Top of Data under study
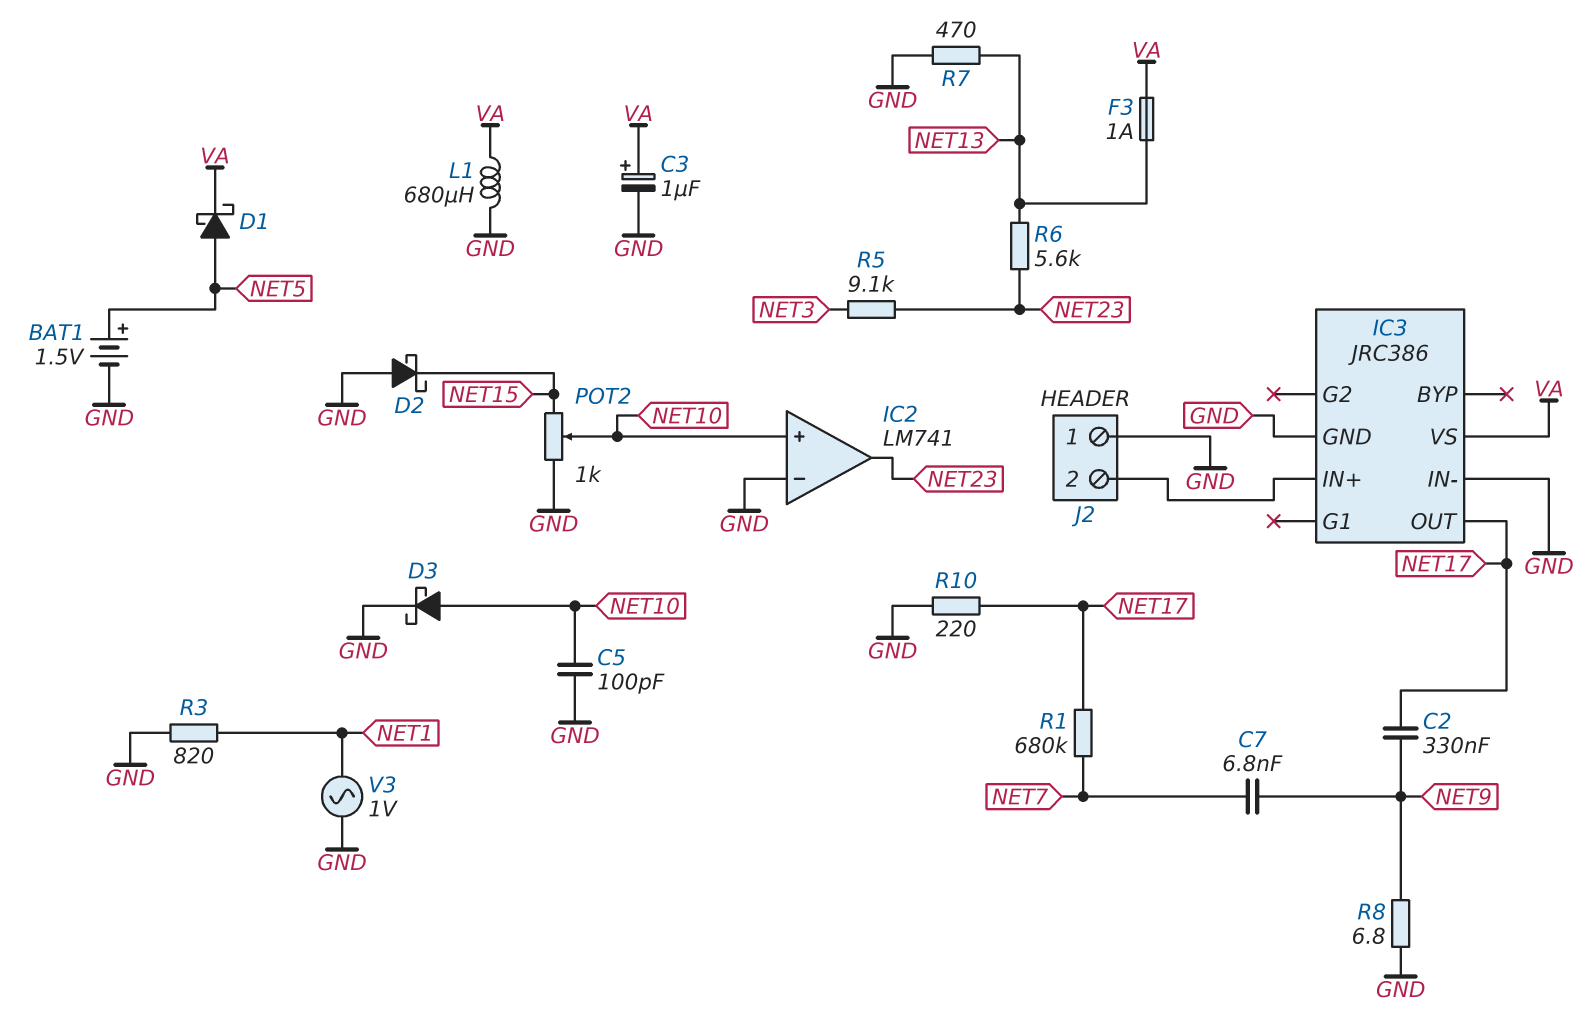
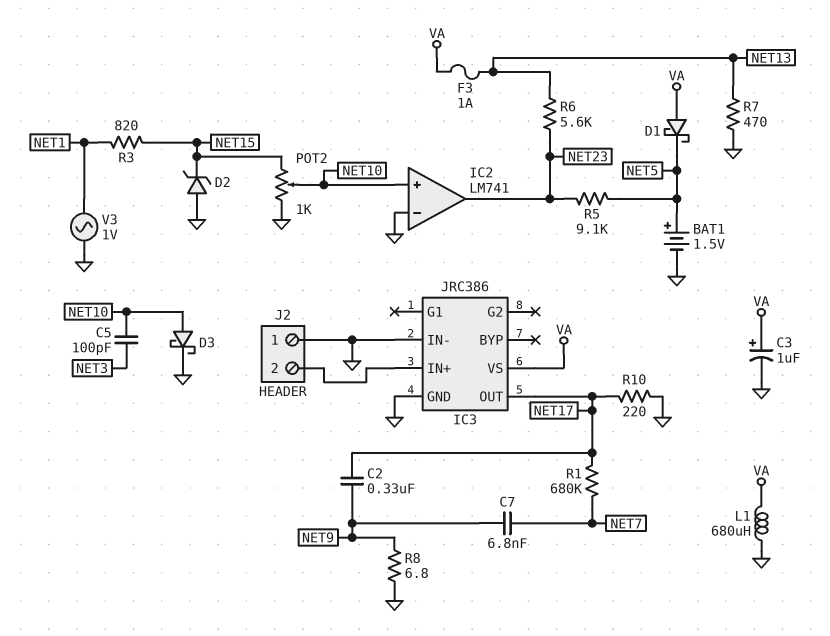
C5: 100pF (GND, NET10) -> 100pF (NET3, NET10)
D1: schottky (A NET5, K VA) -> schottky (A VA, K NET5)
D2: schottky (A GND, K NET15) -> zener (A GND, K NET15)
R3: 820 (GND, NET1) -> 820 (NET1, NET15)
R5: 9.1k (NET3, NET23) -> 9.1k (NET5, NET23)

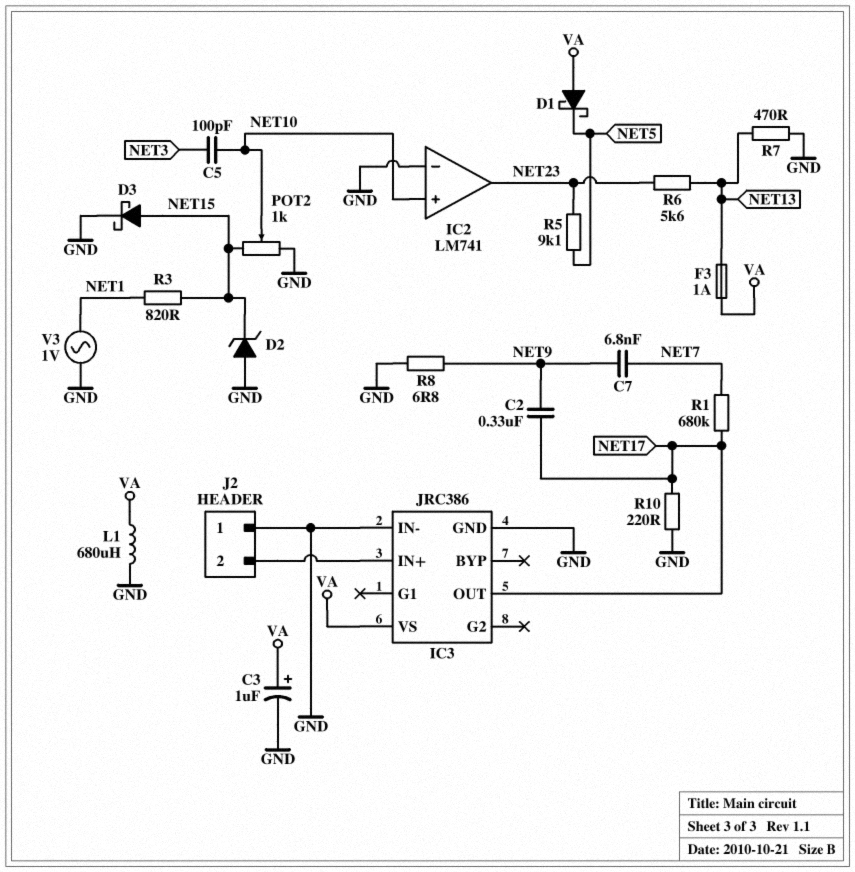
BAT1: 1.5V (plus NET5, minus GND) -> none
D3: schottky (A NET10, K GND) -> schottky (A NET15, K GND)

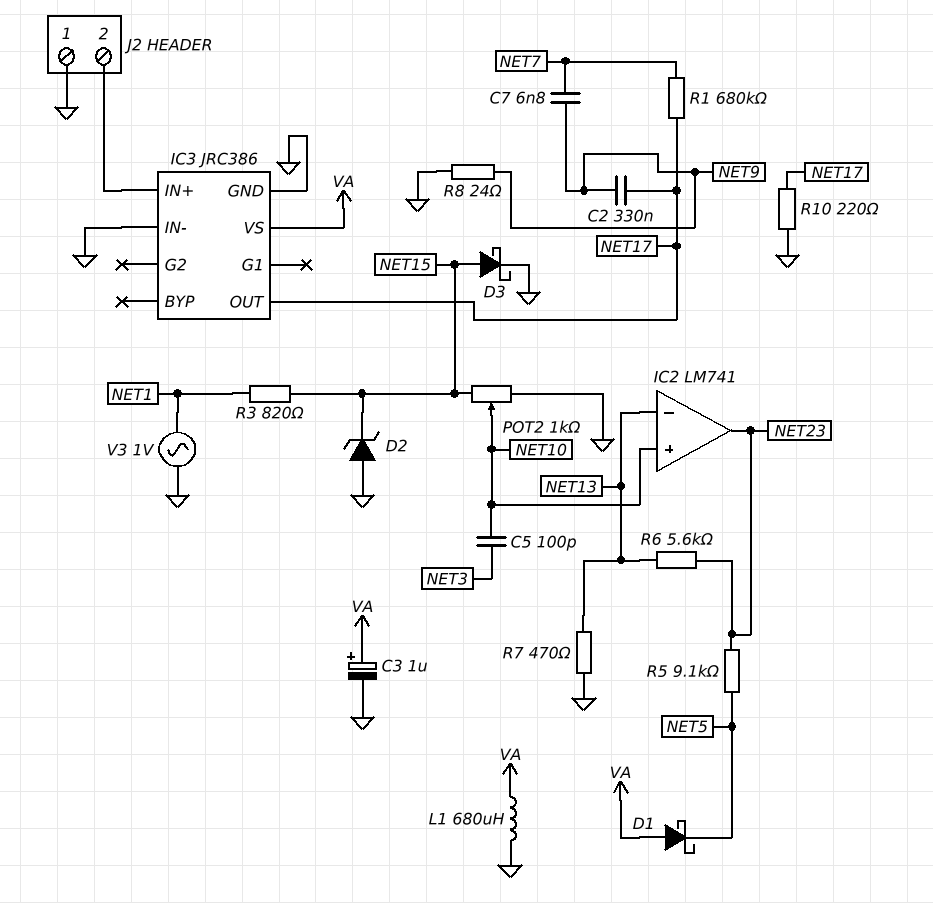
F3: 1A (NET13, VA) -> none
IC2 pin in-: GND -> NET13
R8: 6.8 (GND, NET9) -> 24 (GND, NET9)

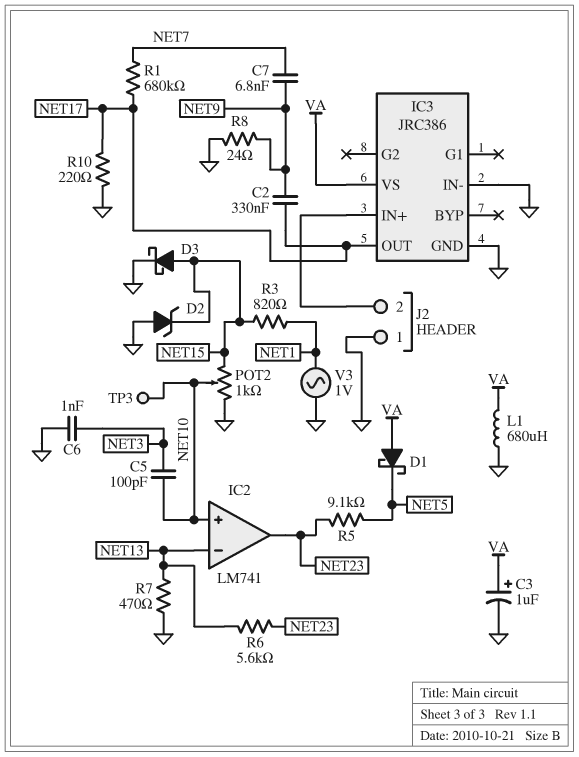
C6: none -> 1nF (GND, NET3)
TP3: none -> test point (NET10)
Bottom of Data under study
→ Work item
Pictures are to be left out; please print the rest of the records above word for word.

→ Your solution
C5: 100pF (GND, NET10) -> 100pF (NET3, NET10)
D1: schottky (A NET5, K VA) -> schottky (A VA, K NET5)
D2: schottky (A GND, K NET15) -> zener (A GND, K NET15)
R3: 820 (GND, NET1) -> 820 (NET1, NET15)
R5: 9.1k (NET3, NET23) -> 9.1k (NET5, NET23)

BAT1: 1.5V (plus NET5, minus GND) -> none
D3: schottky (A NET10, K GND) -> schottky (A NET15, K GND)

F3: 1A (NET13, VA) -> none
IC2 pin in-: GND -> NET13
R8: 6.8 (GND, NET9) -> 24 (GND, NET9)

C6: none -> 1nF (GND, NET3)
TP3: none -> test point (NET10)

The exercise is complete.